_Exercise_. What lines in the records include the string "black"? Return each one.

_Supplied data_.
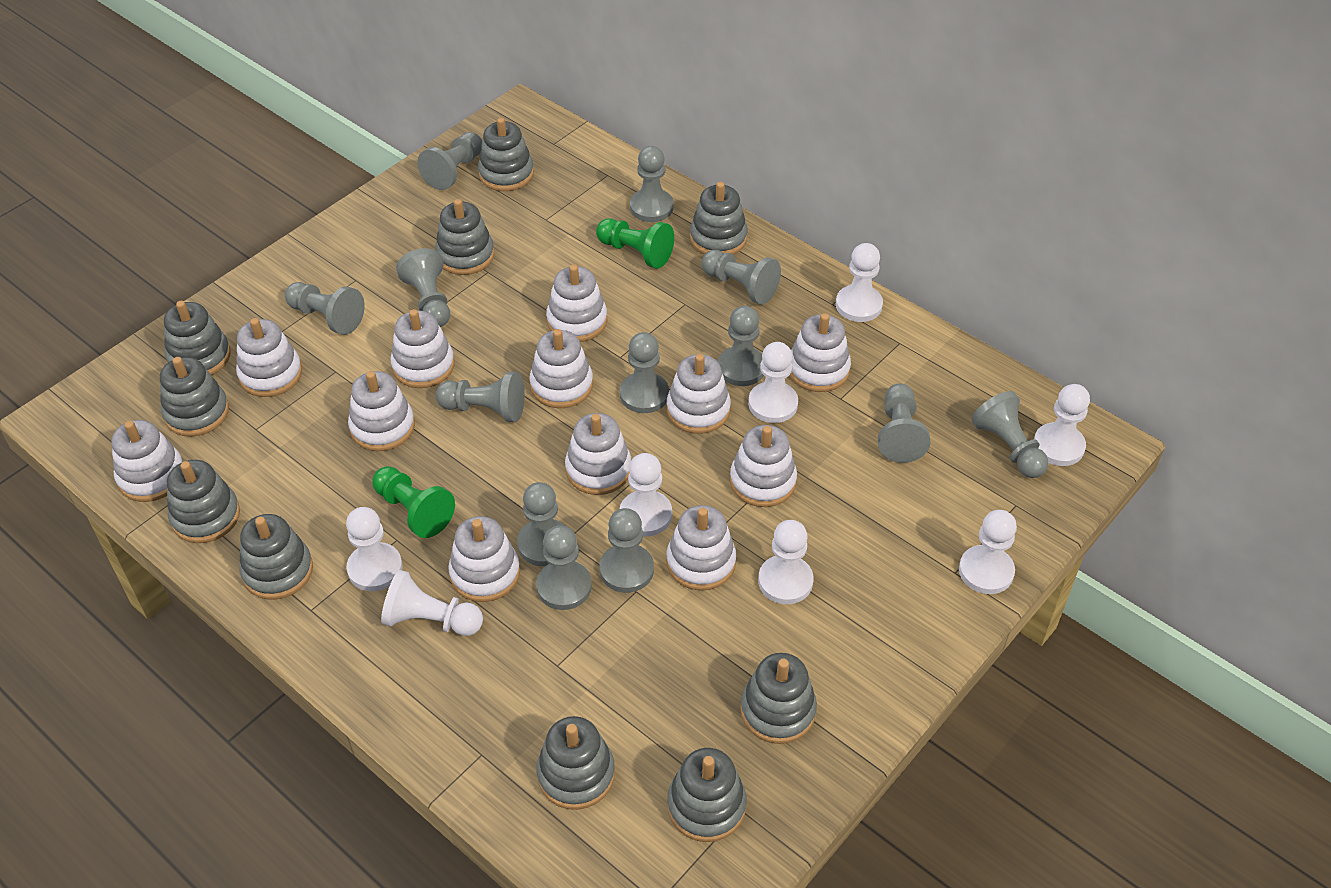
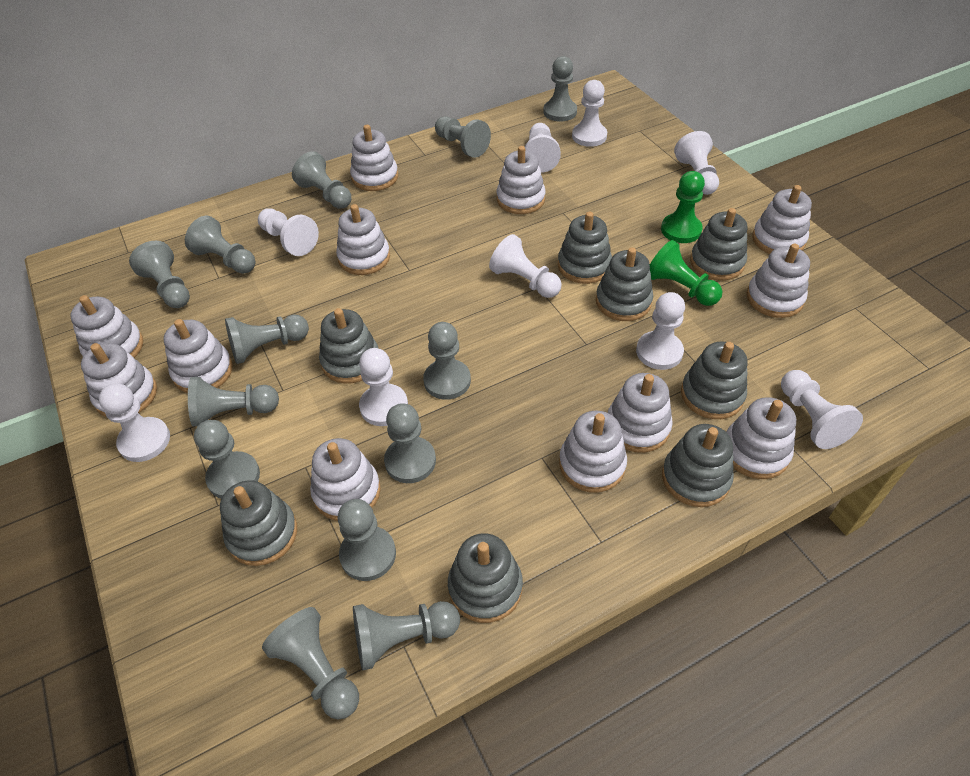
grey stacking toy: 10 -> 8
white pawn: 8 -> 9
==
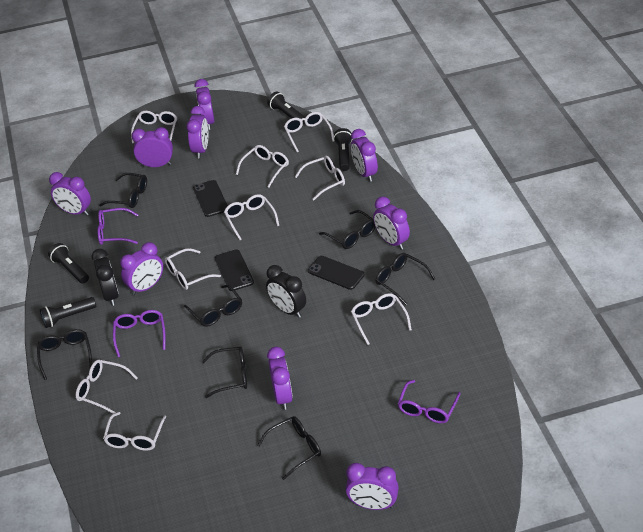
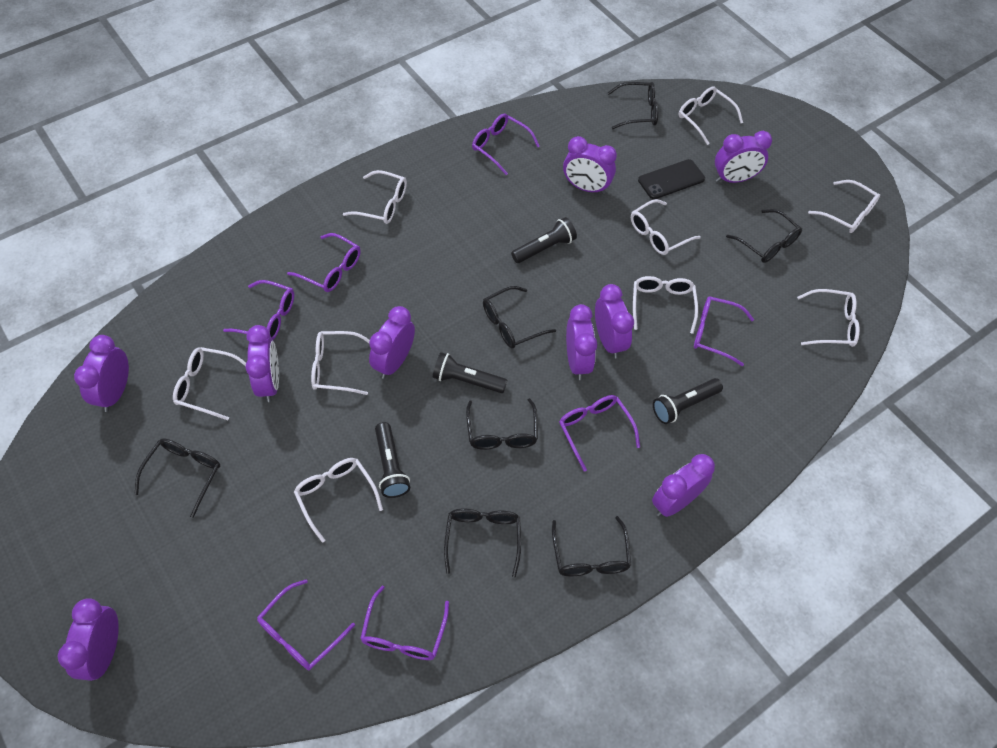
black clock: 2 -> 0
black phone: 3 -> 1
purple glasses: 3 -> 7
---
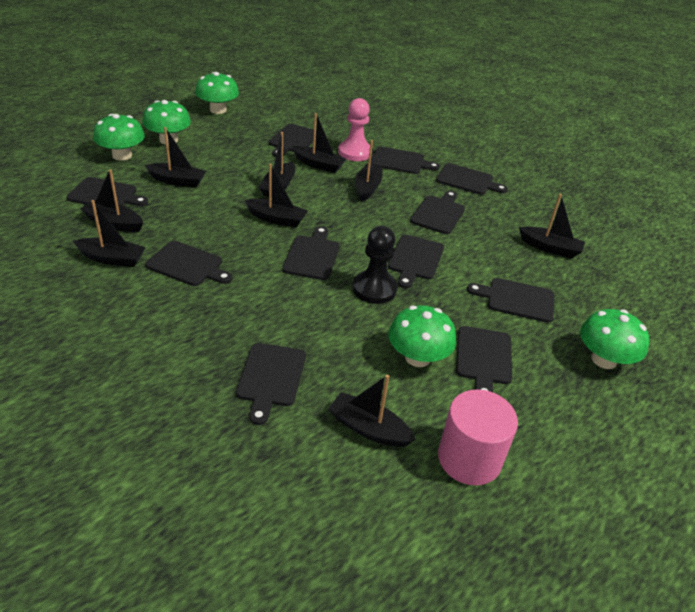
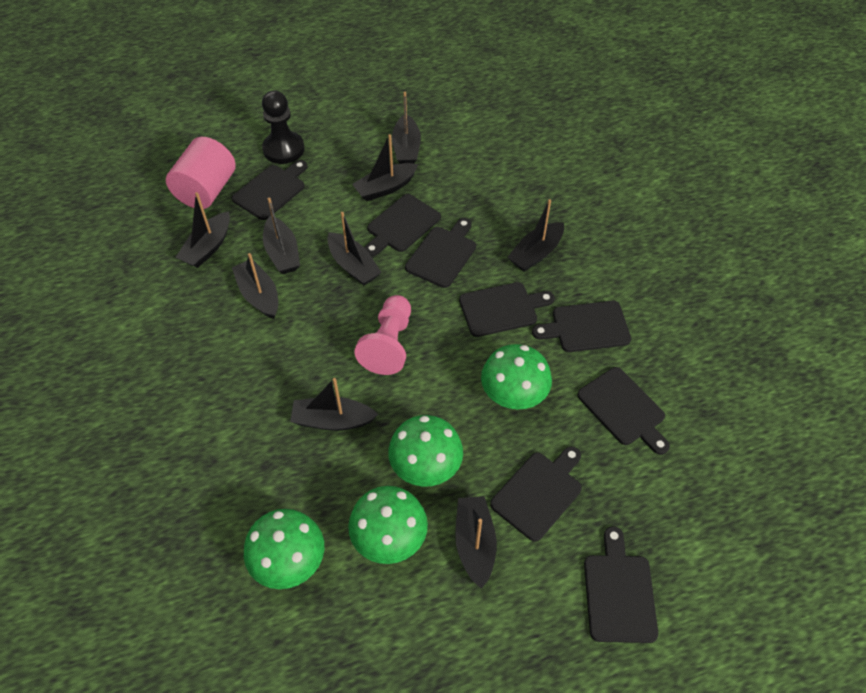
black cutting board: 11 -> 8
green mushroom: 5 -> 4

_Problem solution_.
black clock: 2 -> 0
black phone: 3 -> 1
black cutting board: 11 -> 8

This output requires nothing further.